### EXERCISE OBJECTIVE:
Below, find the line containing "PIXELS3 pin DIN: 7 -> 6" and the line containing "PIXELS3 pin VCC: VIN -> 5V"; reproduce exactly those two and every line between them, omitting pictures.

### DATA SHOWN:
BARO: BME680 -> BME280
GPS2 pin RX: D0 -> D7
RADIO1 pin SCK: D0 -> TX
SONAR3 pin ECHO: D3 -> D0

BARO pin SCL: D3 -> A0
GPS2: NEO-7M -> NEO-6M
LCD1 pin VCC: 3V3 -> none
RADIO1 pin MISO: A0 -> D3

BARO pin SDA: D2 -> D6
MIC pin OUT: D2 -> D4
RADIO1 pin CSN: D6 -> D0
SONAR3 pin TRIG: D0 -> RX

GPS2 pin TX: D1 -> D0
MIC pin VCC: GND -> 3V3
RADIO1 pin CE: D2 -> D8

--

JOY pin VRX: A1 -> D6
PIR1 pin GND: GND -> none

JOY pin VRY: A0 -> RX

--

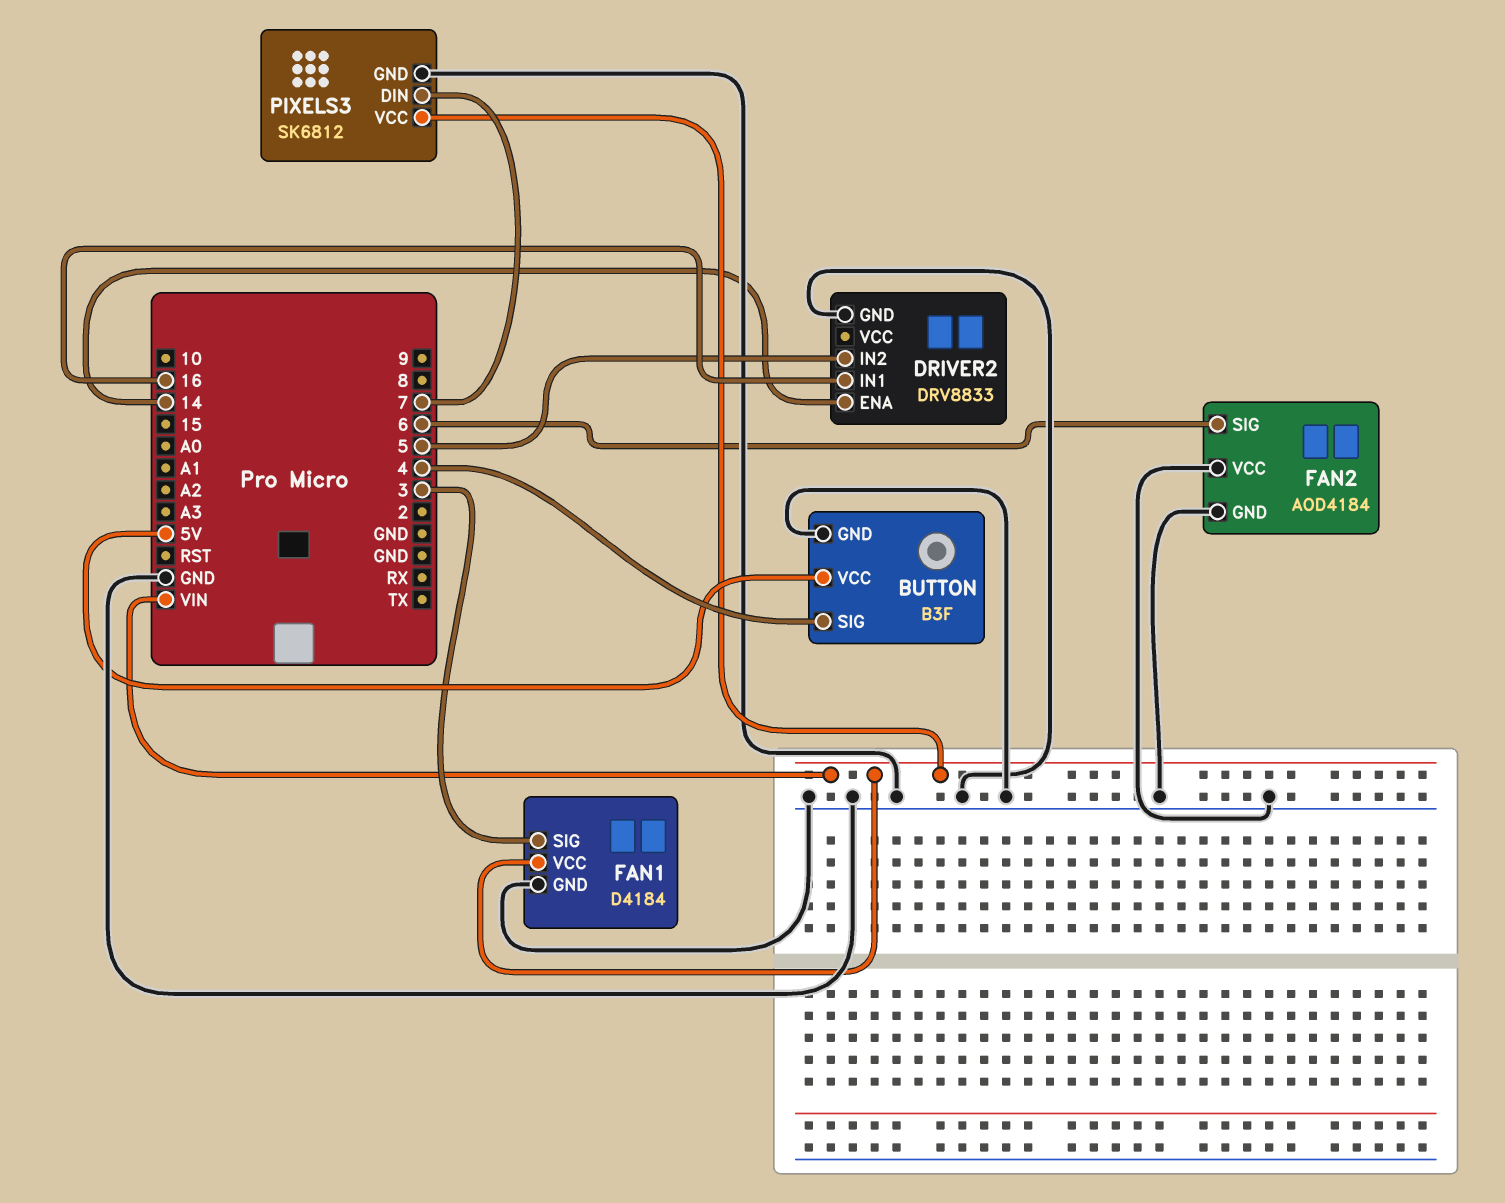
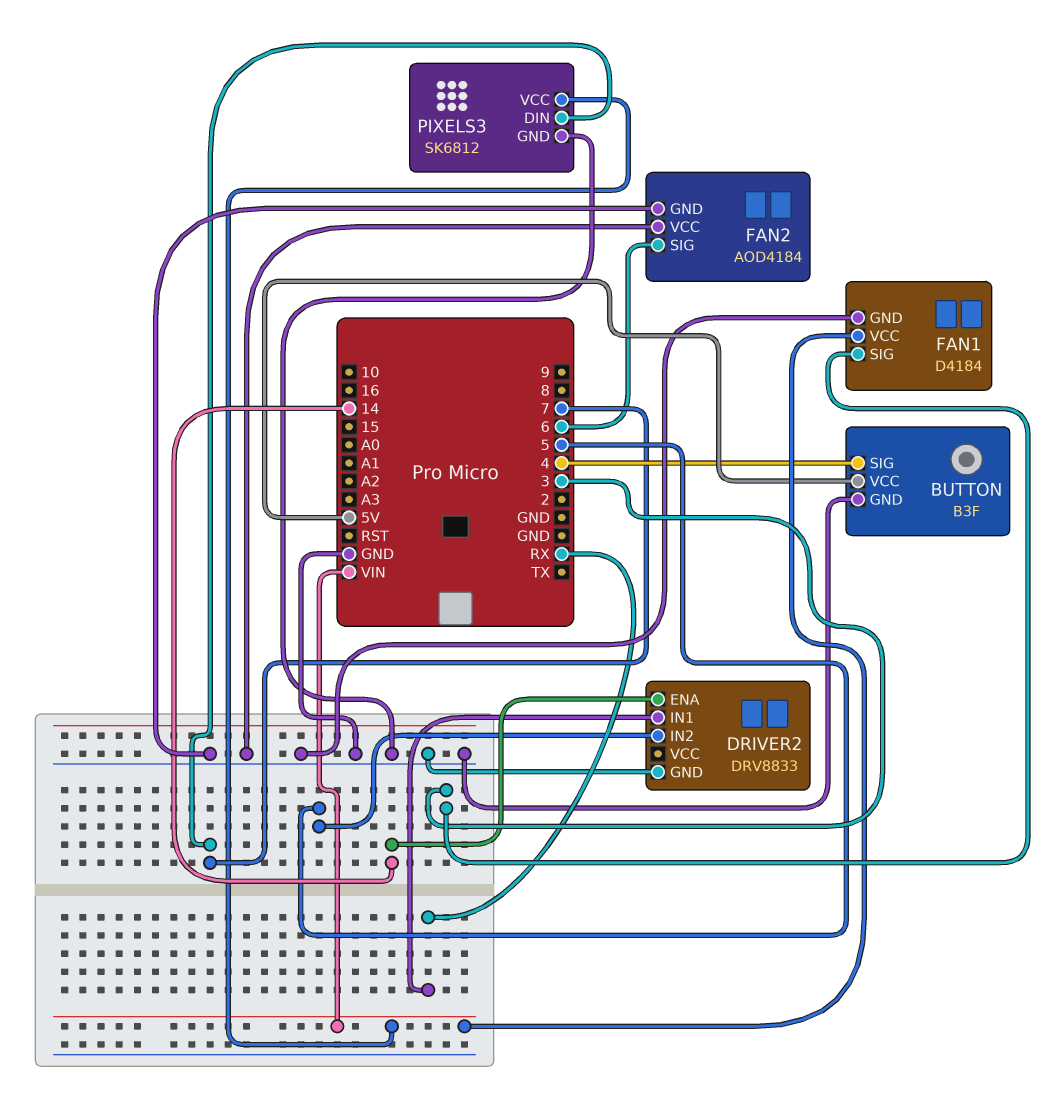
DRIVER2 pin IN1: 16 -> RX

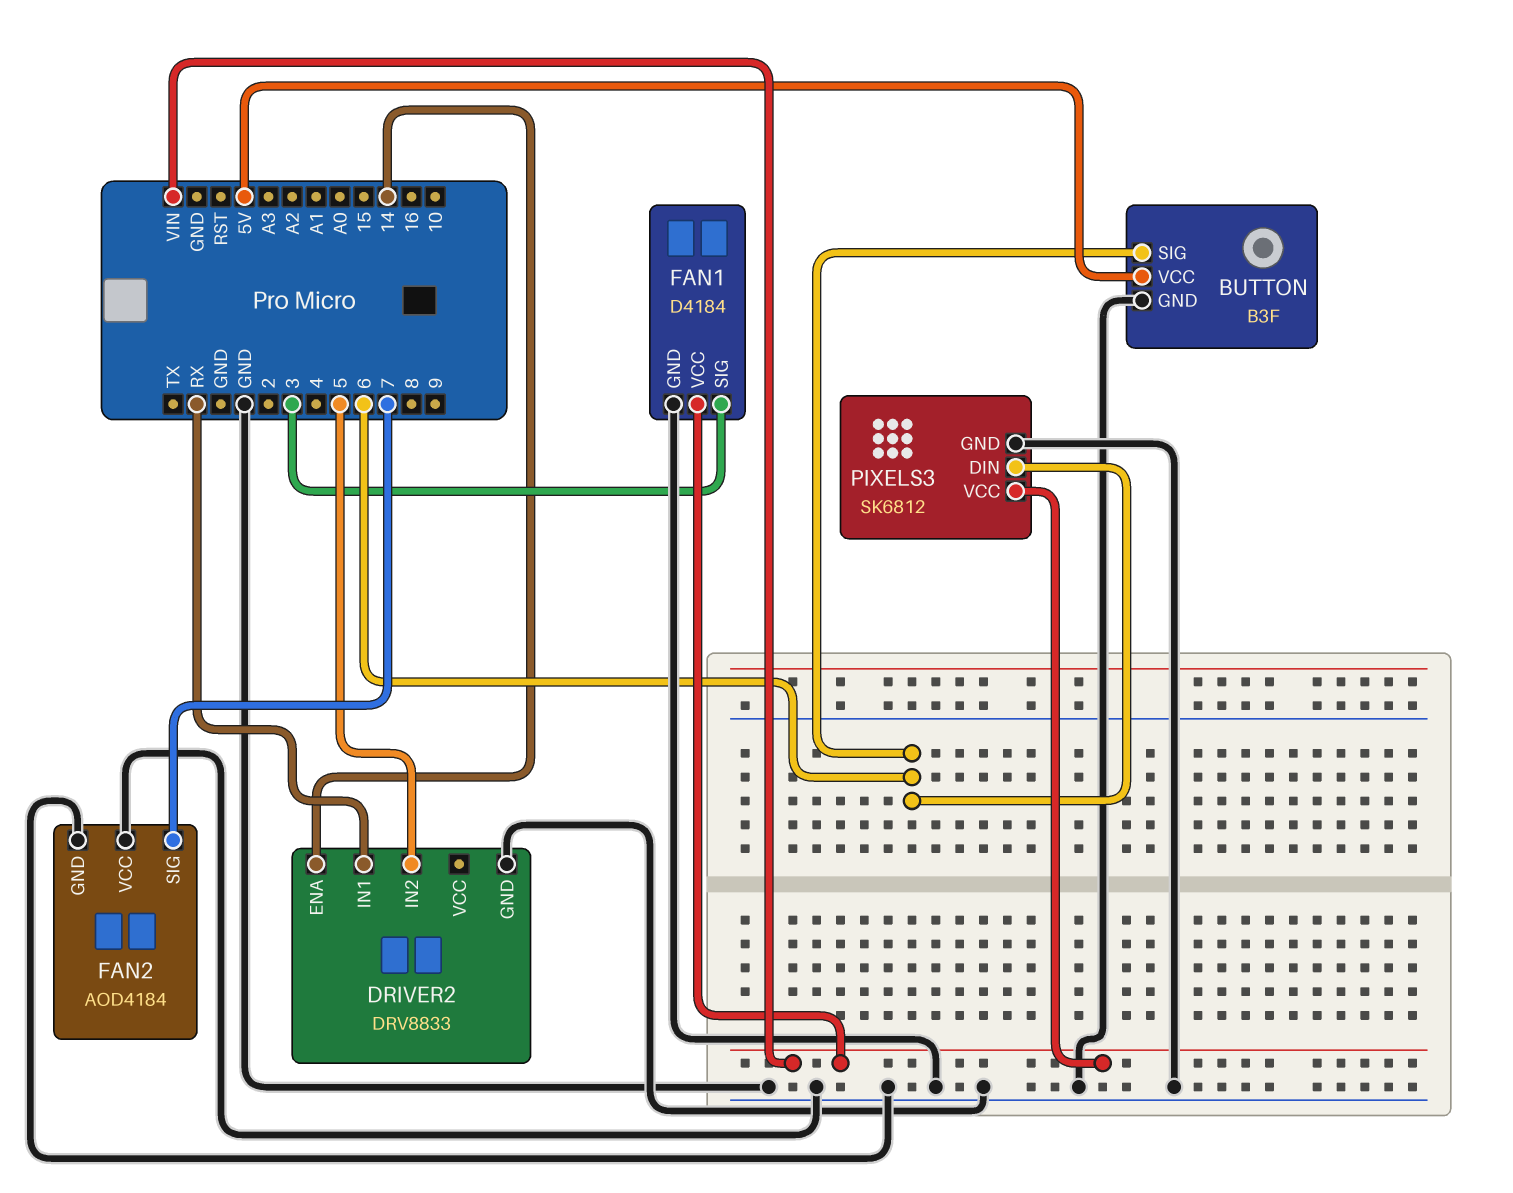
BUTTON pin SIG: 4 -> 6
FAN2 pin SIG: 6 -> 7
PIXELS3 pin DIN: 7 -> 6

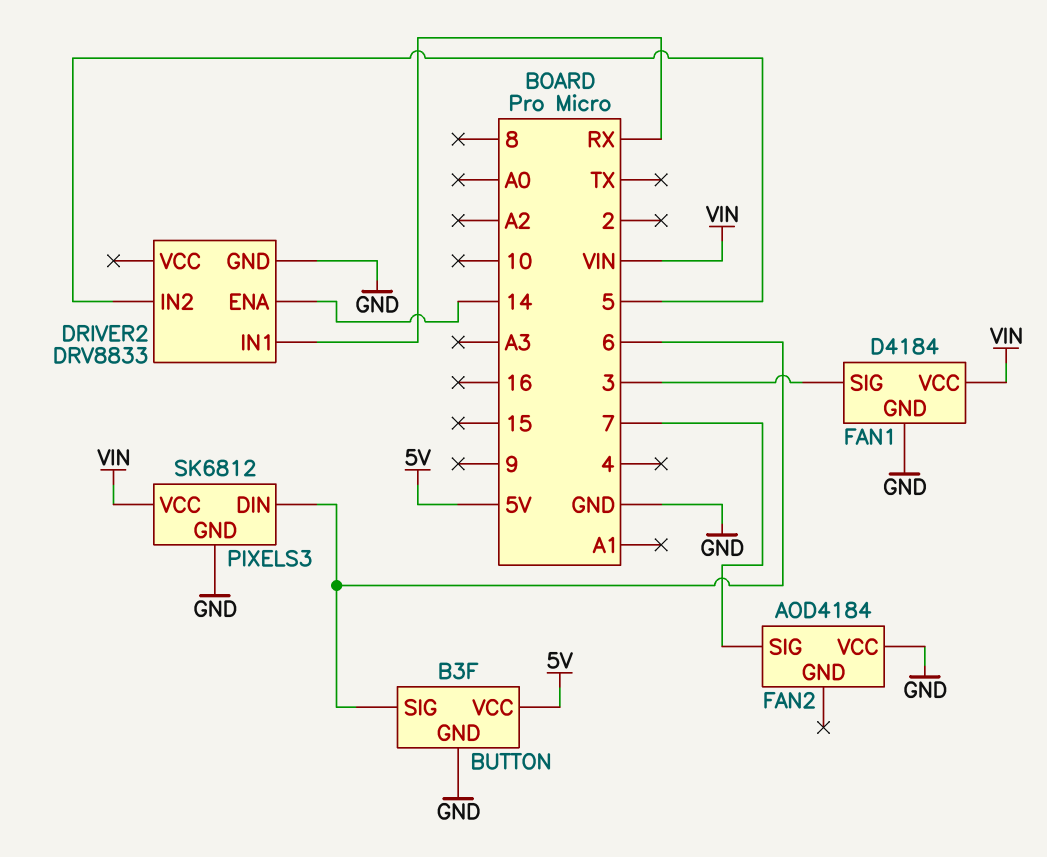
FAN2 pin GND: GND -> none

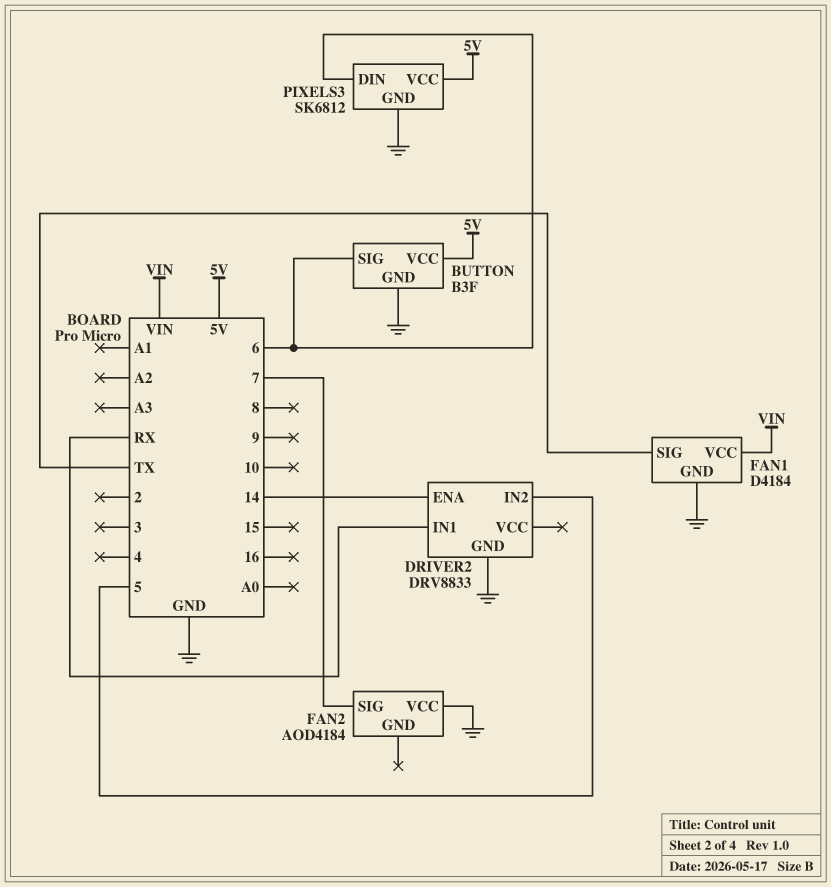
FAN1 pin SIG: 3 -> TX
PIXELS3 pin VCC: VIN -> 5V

### WRITTEN ANSWER:
PIXELS3 pin DIN: 7 -> 6

FAN2 pin GND: GND -> none

FAN1 pin SIG: 3 -> TX
PIXELS3 pin VCC: VIN -> 5V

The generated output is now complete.